### [Work required]
Below are some records. Return exactly the lines from the one containing "C205: 1uF (GND, IC204/CV) -> 1uF (GND, VS)" through the one containing "IC203 pin VIN: VBUS -> VS", both included, and only those.
....................
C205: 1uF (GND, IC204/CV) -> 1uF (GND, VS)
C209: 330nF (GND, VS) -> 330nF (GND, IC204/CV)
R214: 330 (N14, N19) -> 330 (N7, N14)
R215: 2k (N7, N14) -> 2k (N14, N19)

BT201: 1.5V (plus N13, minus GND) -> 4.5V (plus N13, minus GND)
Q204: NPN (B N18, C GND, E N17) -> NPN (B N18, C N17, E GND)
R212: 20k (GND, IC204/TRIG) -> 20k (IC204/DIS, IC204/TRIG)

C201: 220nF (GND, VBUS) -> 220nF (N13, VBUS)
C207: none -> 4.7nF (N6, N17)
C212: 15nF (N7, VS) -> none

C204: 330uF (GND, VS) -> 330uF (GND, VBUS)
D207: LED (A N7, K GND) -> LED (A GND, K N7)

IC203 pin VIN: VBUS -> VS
....................
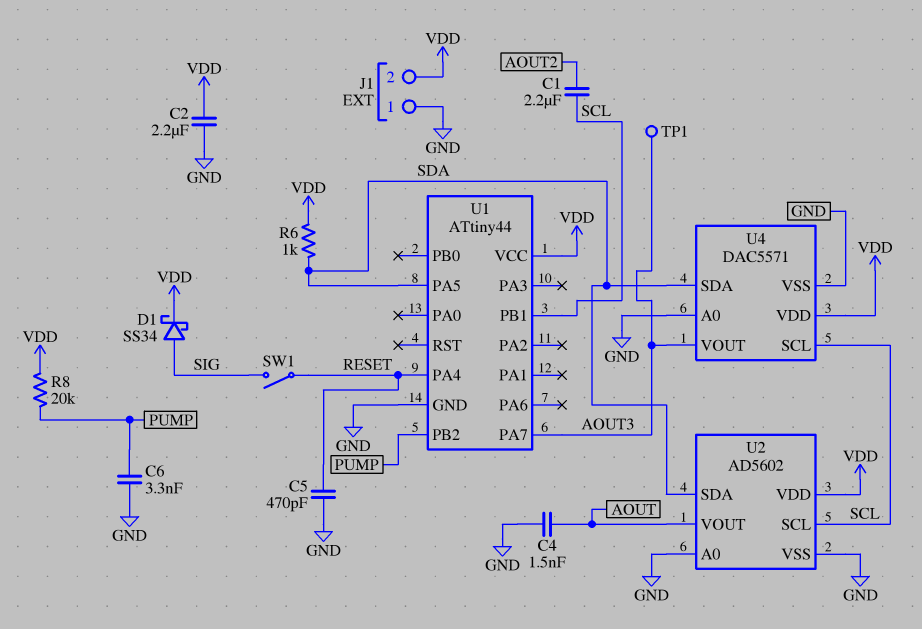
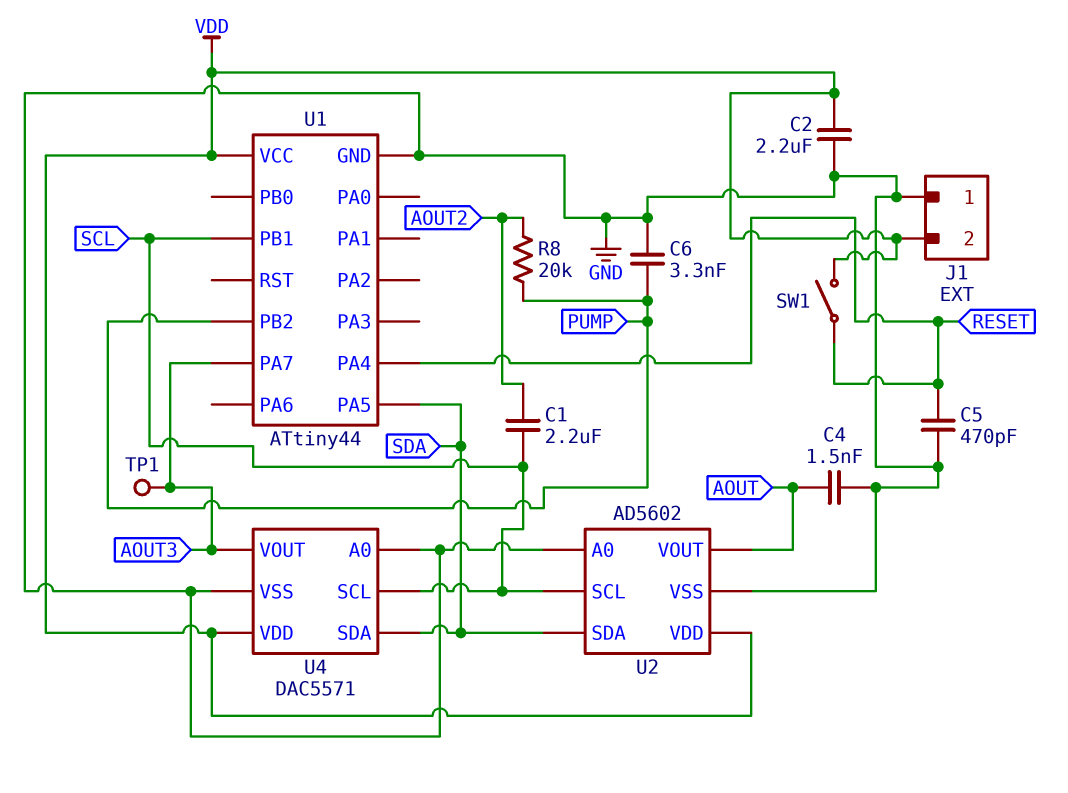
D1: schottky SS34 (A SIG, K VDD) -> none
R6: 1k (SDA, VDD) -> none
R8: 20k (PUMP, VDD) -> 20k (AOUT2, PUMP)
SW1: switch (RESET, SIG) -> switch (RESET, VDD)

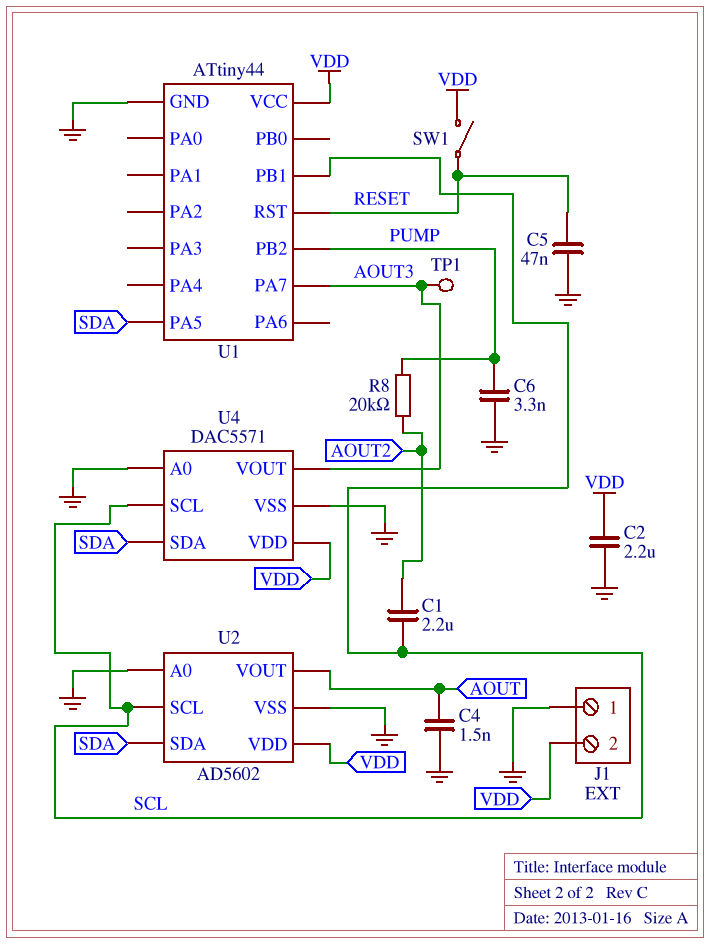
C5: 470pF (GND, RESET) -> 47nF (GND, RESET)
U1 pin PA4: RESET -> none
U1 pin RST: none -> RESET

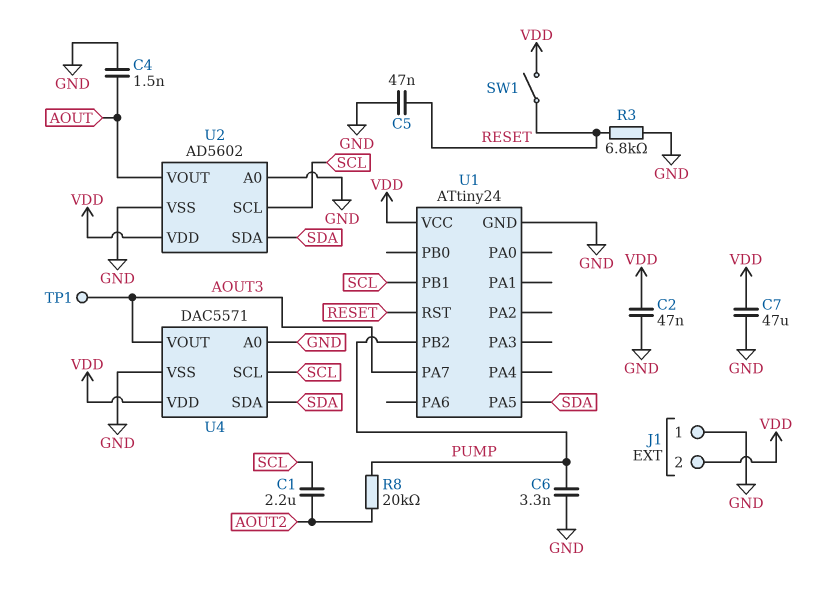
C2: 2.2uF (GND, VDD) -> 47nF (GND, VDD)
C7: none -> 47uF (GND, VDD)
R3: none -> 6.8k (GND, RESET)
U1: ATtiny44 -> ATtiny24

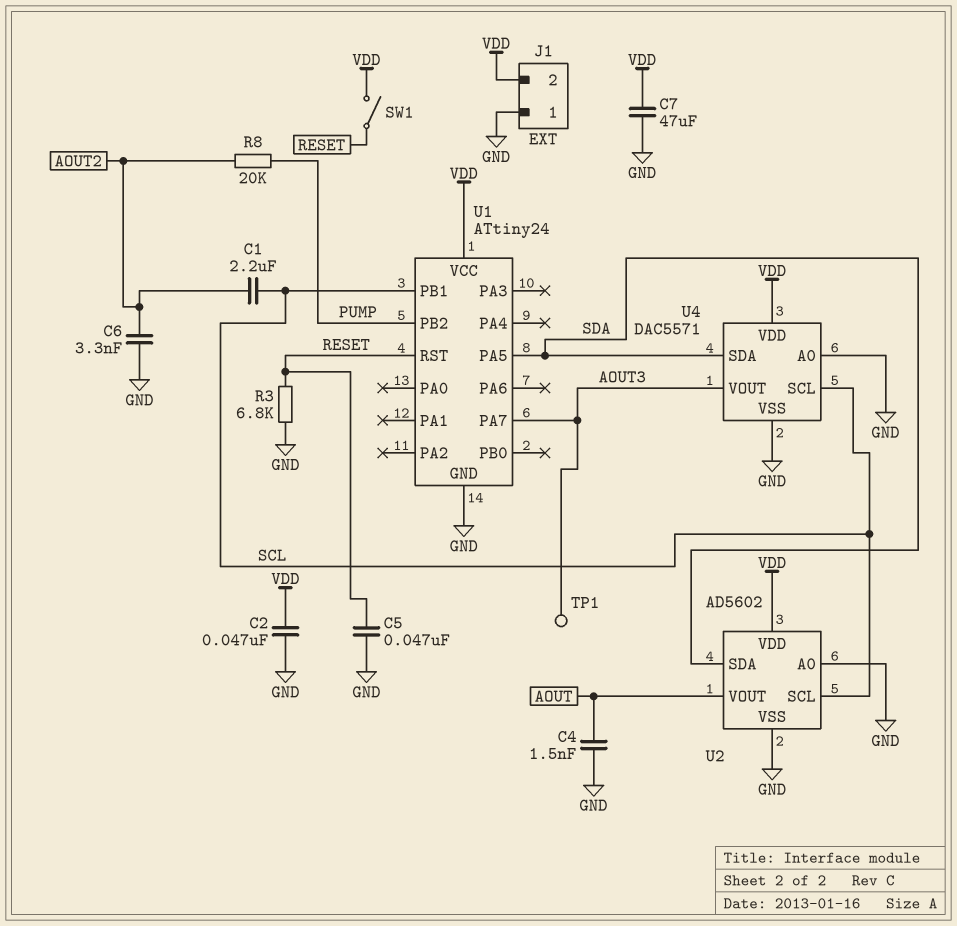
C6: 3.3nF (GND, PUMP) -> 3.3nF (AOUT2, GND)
....................
### [Answer for the task]
C205: 1uF (GND, IC204/CV) -> 1uF (GND, VS)
C209: 330nF (GND, VS) -> 330nF (GND, IC204/CV)
R214: 330 (N14, N19) -> 330 (N7, N14)
R215: 2k (N7, N14) -> 2k (N14, N19)

BT201: 1.5V (plus N13, minus GND) -> 4.5V (plus N13, minus GND)
Q204: NPN (B N18, C GND, E N17) -> NPN (B N18, C N17, E GND)
R212: 20k (GND, IC204/TRIG) -> 20k (IC204/DIS, IC204/TRIG)

C201: 220nF (GND, VBUS) -> 220nF (N13, VBUS)
C207: none -> 4.7nF (N6, N17)
C212: 15nF (N7, VS) -> none

C204: 330uF (GND, VS) -> 330uF (GND, VBUS)
D207: LED (A N7, K GND) -> LED (A GND, K N7)

IC203 pin VIN: VBUS -> VS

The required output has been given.